— WORK INSTRUCTIONS —
Retype every line of the records below without any changes, but leave out the pictures.

### DATA SHOWN ###

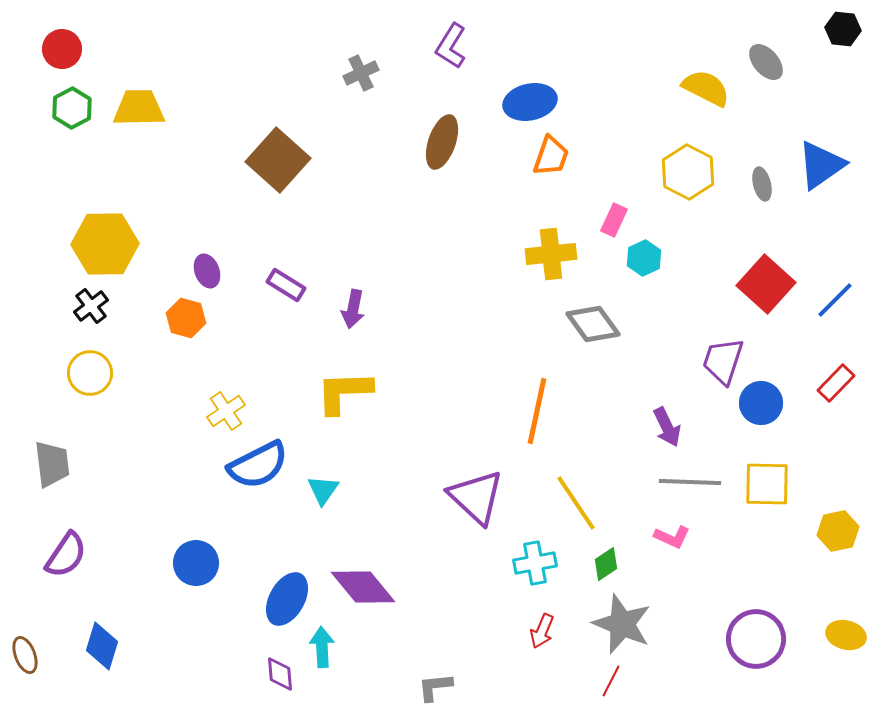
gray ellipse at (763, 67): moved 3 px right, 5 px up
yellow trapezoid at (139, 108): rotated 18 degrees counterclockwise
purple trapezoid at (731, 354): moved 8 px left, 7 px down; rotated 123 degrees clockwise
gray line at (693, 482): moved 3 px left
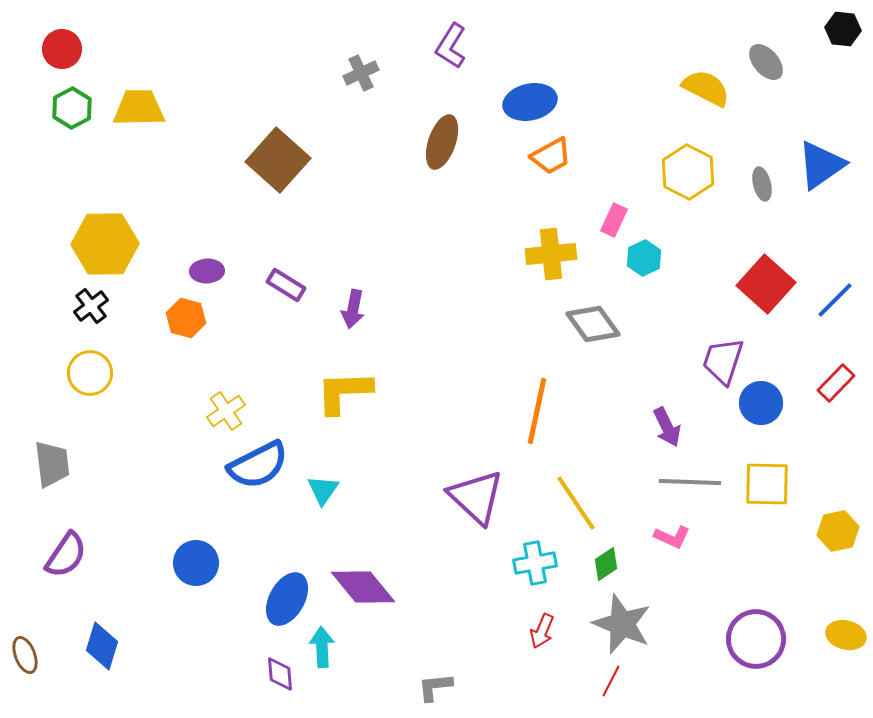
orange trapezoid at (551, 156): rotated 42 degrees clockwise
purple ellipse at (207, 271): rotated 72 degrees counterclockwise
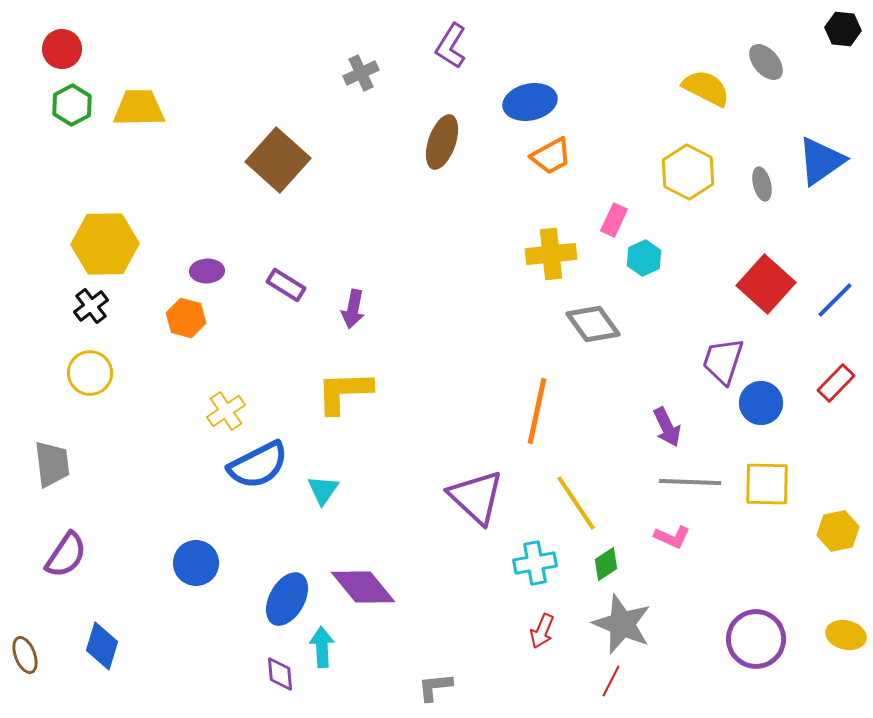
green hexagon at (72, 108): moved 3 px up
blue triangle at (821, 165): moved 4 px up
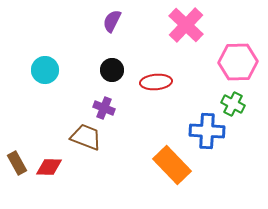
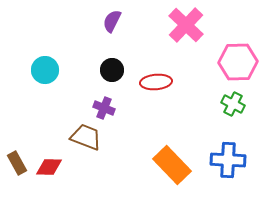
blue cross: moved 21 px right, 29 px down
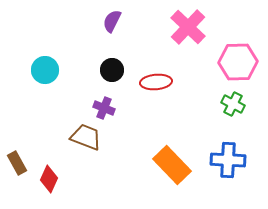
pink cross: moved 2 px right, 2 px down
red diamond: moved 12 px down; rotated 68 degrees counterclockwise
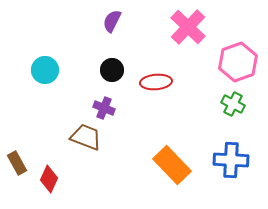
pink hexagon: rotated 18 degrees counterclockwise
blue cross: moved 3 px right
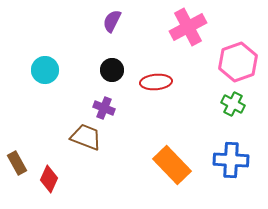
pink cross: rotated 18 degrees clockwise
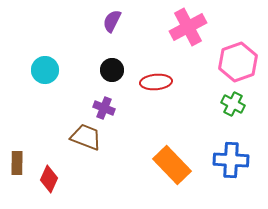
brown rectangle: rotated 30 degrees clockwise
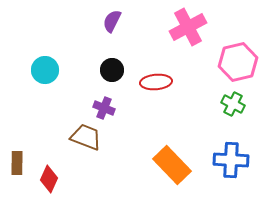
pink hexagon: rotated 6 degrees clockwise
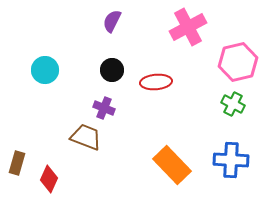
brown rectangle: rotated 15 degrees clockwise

###

— WRITTEN SOLUTION —
gray ellipse at (763, 67): moved 3 px right, 5 px up
yellow trapezoid at (139, 108): rotated 18 degrees counterclockwise
purple trapezoid at (731, 354): moved 8 px left, 7 px down; rotated 123 degrees clockwise
gray line at (693, 482): moved 3 px left
orange trapezoid at (551, 156): rotated 42 degrees clockwise
purple ellipse at (207, 271): rotated 72 degrees counterclockwise
green hexagon at (72, 108): moved 3 px up
blue triangle at (821, 165): moved 4 px up
blue cross: moved 21 px right, 29 px down
pink cross: moved 2 px right, 2 px down
red diamond: moved 12 px down; rotated 68 degrees counterclockwise
pink hexagon: rotated 18 degrees counterclockwise
blue cross: moved 3 px right
pink cross: rotated 18 degrees clockwise
brown rectangle: rotated 30 degrees clockwise
pink hexagon: rotated 6 degrees clockwise
brown rectangle: rotated 15 degrees clockwise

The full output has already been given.